» **PROBLEM STATEMENT**:
Copy the material from its beginning up to and including the line that contains "cis'''8 e'''8 e'''4~( e'''4 |", keeping every character as it stands. Omit the pictures from your copy.
—————
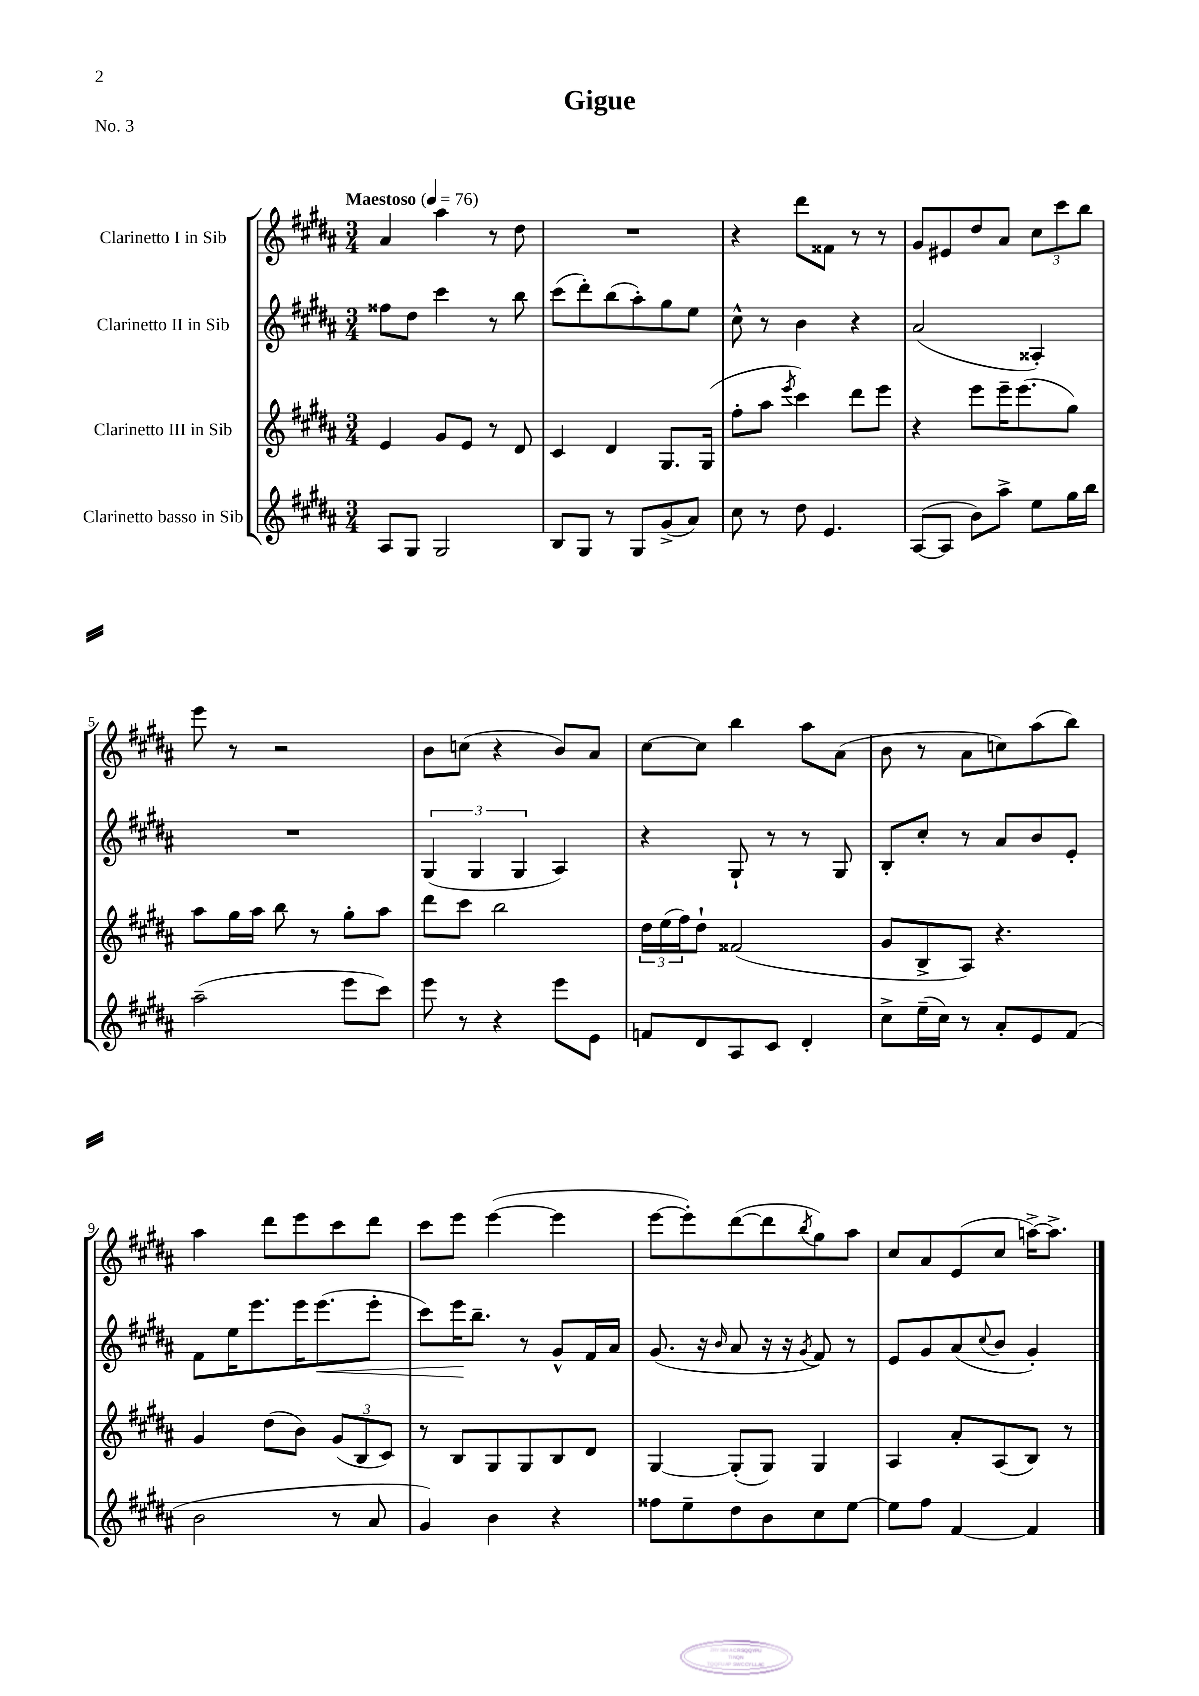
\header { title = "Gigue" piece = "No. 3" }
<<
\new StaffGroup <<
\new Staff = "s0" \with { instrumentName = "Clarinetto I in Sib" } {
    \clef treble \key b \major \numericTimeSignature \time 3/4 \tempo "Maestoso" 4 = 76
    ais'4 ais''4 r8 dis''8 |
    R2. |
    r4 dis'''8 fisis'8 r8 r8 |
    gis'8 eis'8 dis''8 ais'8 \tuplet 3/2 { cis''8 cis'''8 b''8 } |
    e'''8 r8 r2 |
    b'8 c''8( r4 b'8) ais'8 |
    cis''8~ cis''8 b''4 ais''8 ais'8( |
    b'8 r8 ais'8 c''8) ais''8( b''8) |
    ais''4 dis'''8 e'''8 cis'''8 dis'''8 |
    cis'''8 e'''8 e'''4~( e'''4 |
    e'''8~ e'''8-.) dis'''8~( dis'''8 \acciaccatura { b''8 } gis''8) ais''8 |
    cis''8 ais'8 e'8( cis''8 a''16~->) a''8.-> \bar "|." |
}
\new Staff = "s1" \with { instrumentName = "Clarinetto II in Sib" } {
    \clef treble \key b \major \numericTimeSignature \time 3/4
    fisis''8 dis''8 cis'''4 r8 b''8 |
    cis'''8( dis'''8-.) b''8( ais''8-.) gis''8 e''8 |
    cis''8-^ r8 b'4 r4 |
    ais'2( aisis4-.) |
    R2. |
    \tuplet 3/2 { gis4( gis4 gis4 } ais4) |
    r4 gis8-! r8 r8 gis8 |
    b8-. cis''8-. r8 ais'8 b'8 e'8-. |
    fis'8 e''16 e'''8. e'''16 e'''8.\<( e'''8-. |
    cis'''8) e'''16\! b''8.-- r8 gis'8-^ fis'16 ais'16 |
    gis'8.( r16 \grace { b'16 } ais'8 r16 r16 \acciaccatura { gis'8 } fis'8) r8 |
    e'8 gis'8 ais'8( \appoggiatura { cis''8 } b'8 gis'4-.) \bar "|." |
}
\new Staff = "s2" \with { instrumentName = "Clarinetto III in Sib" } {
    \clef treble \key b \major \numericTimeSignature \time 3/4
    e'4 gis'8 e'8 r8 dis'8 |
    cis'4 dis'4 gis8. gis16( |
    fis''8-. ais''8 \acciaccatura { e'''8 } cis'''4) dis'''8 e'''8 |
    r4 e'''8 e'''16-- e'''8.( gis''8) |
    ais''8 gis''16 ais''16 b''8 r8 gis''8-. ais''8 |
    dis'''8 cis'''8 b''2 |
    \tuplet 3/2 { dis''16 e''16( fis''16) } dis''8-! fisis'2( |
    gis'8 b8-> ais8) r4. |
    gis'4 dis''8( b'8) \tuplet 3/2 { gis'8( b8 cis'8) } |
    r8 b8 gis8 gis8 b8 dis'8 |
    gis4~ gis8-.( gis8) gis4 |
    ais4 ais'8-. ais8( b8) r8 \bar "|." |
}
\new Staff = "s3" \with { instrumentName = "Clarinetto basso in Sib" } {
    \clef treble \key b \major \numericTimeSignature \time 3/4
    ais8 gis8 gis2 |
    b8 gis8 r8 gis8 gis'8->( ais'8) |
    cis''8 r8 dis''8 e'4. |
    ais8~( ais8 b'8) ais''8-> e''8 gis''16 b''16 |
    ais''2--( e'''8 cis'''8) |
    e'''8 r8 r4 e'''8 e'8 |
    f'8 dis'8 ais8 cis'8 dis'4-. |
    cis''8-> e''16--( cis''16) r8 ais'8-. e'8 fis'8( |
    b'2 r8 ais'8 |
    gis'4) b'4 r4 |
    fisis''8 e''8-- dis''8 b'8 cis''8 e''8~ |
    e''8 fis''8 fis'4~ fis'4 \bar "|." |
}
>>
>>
—————
» **PROBLEM SOLUTION**:
\header { title = "Gigue" piece = "No. 3" }
<<
\new StaffGroup <<
\new Staff = "s0" \with { instrumentName = "Clarinetto I in Sib" } {
    \clef treble \key b \major \numericTimeSignature \time 3/4 \tempo "Maestoso" 4 = 76
    ais'4 ais''4 r8 dis''8 |
    R2. |
    r4 dis'''8 fisis'8 r8 r8 |
    gis'8 eis'8 dis''8 ais'8 \tuplet 3/2 { cis''8 cis'''8 b''8 } |
    e'''8 r8 r2 |
    b'8 c''8( r4 b'8) ais'8 |
    cis''8~ cis''8 b''4 ais''8 ais'8( |
    b'8 r8 ais'8 c''8) ais''8( b''8) |
    ais''4 dis'''8 e'''8 cis'''8 dis'''8 |
    cis'''8 e'''8 e'''4~( e'''4 |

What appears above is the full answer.